• _Extracted data_:

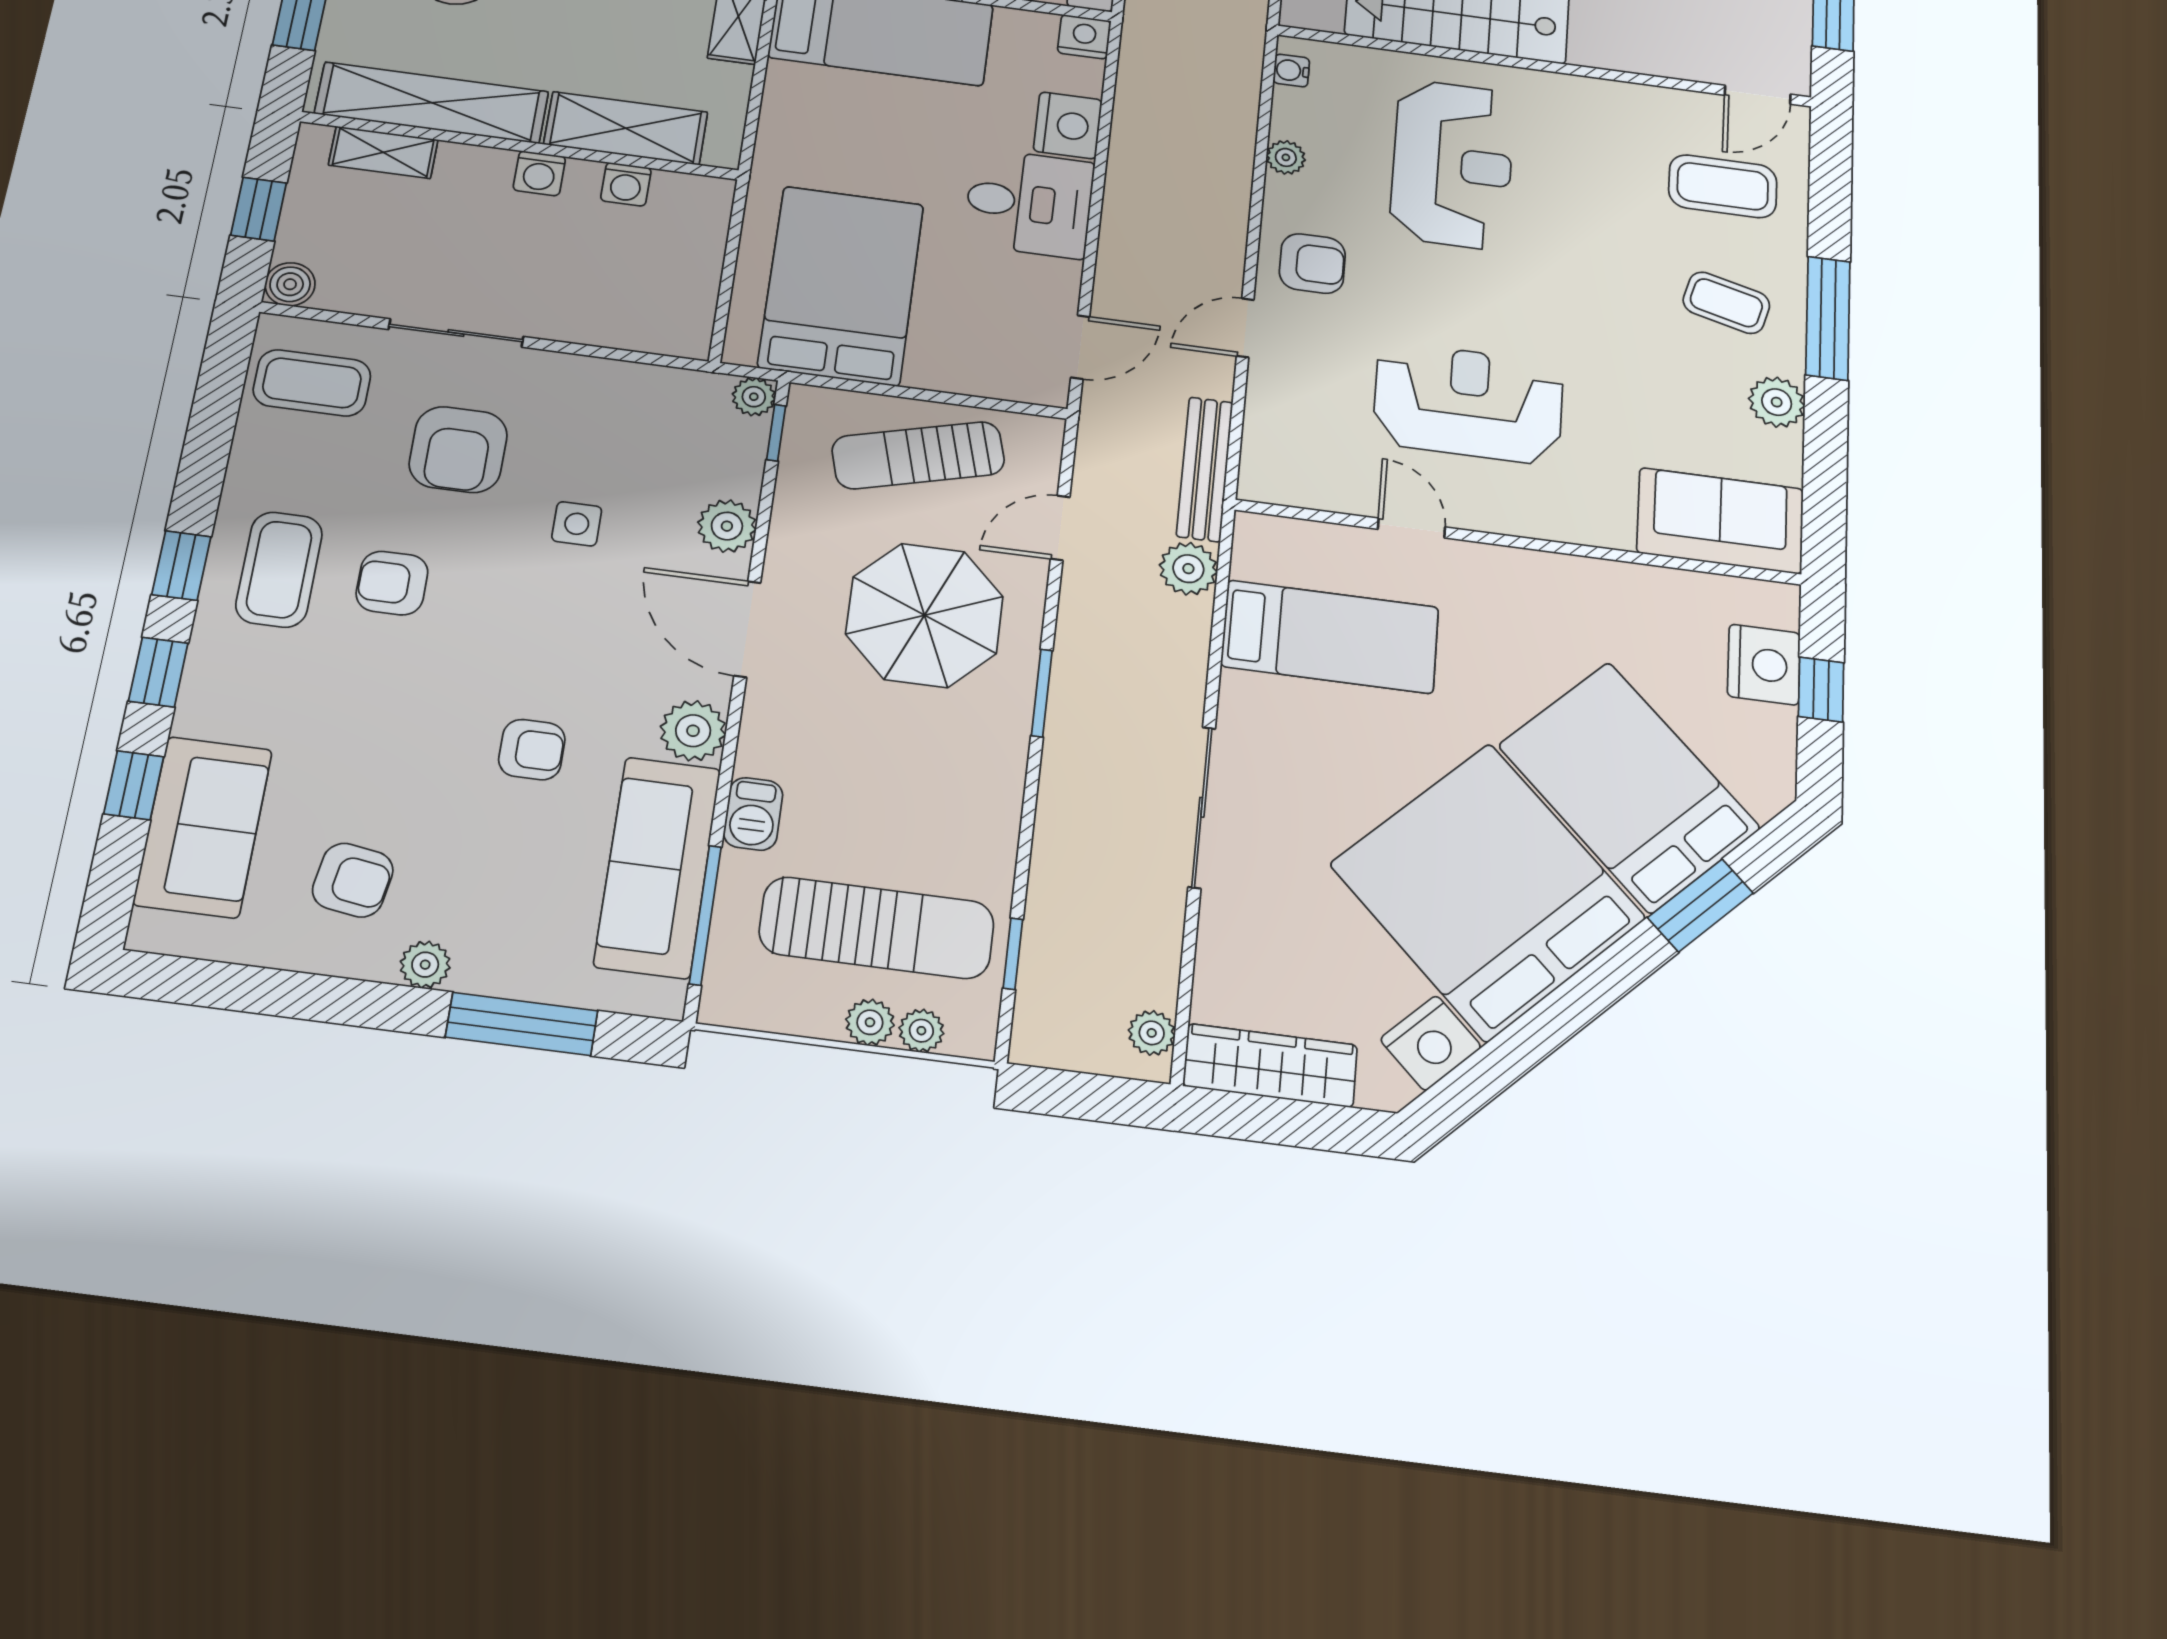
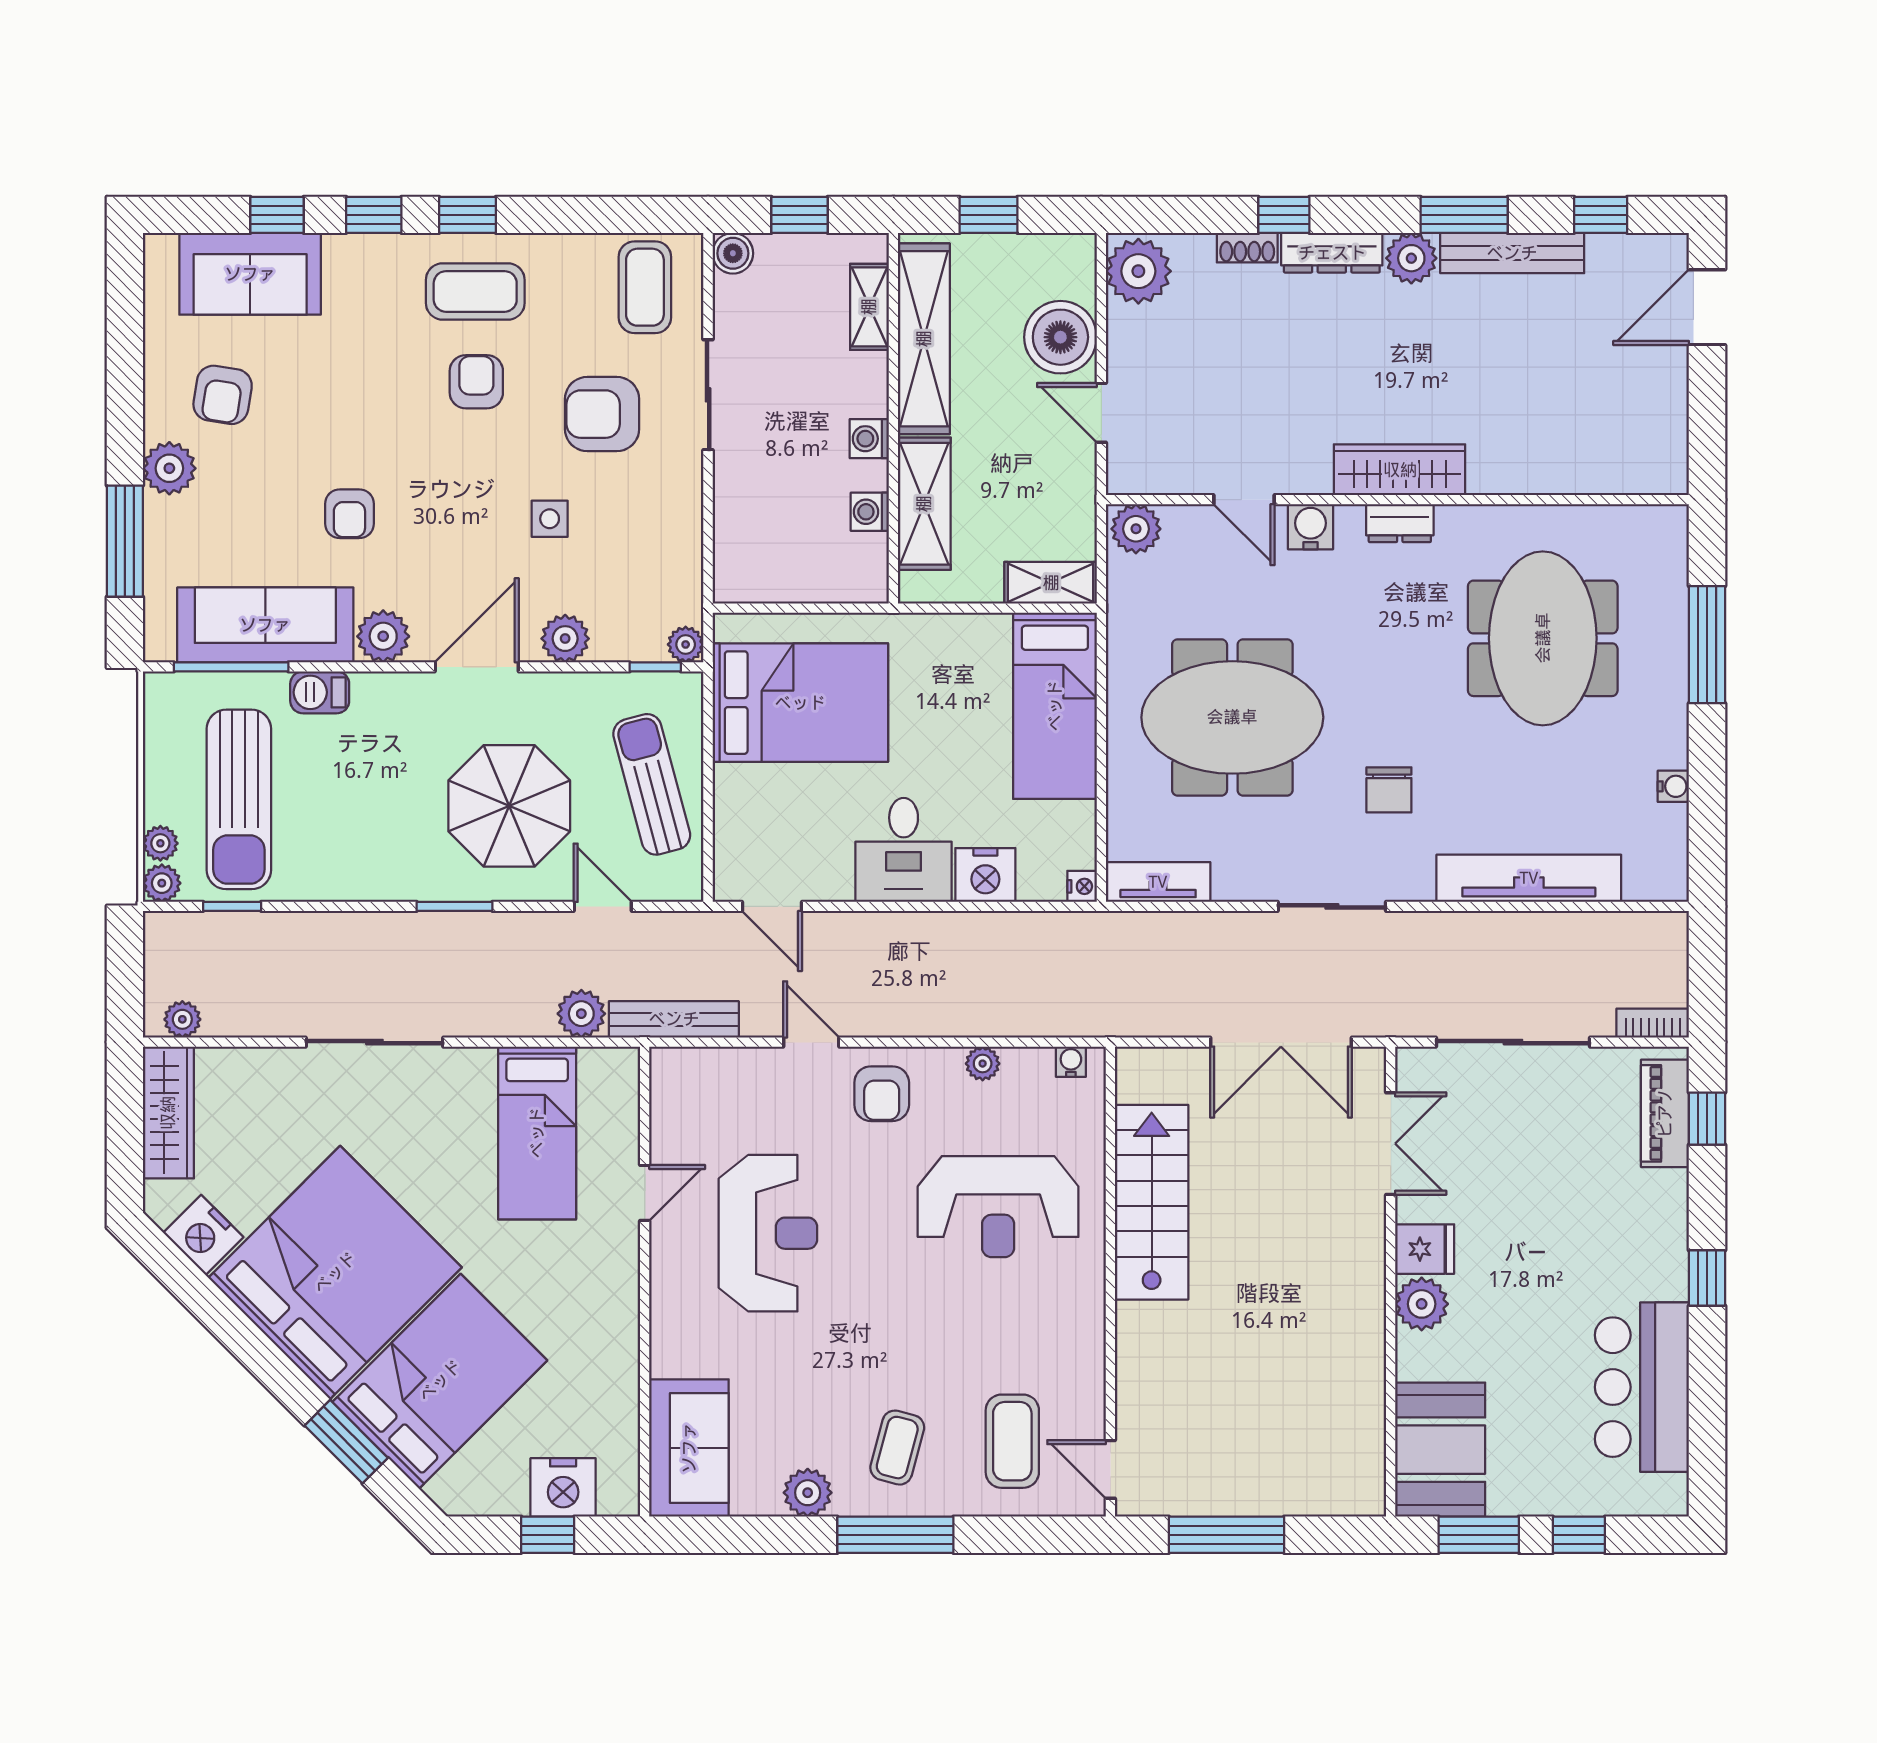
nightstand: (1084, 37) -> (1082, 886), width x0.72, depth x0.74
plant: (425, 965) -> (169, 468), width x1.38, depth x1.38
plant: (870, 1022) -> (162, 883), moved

==

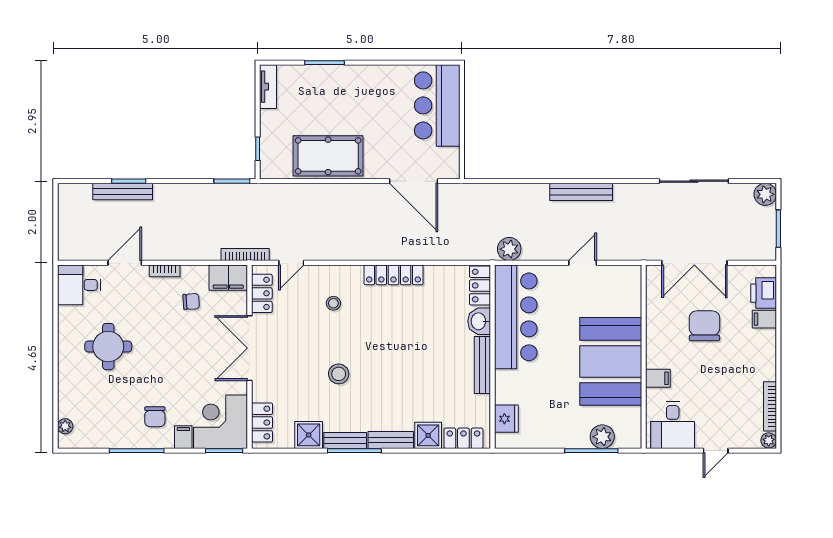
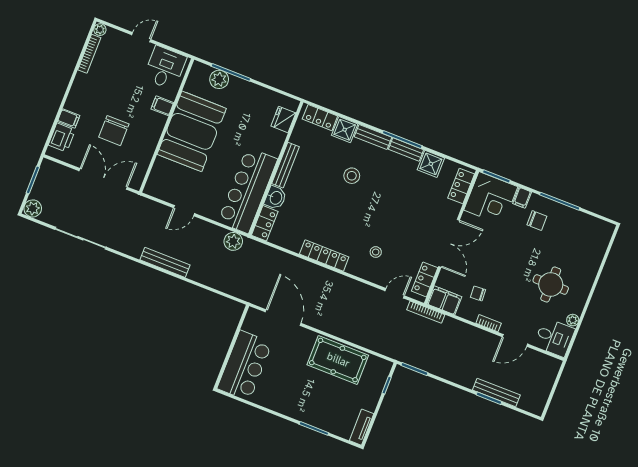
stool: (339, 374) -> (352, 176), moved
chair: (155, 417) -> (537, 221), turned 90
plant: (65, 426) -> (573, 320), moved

• _Action item_: Show every line of the listing that includes the word "plant".

• _Answer for the task_:
plant: (425, 965) -> (169, 468), width x1.38, depth x1.38
plant: (870, 1022) -> (162, 883), moved
plant: (65, 426) -> (573, 320), moved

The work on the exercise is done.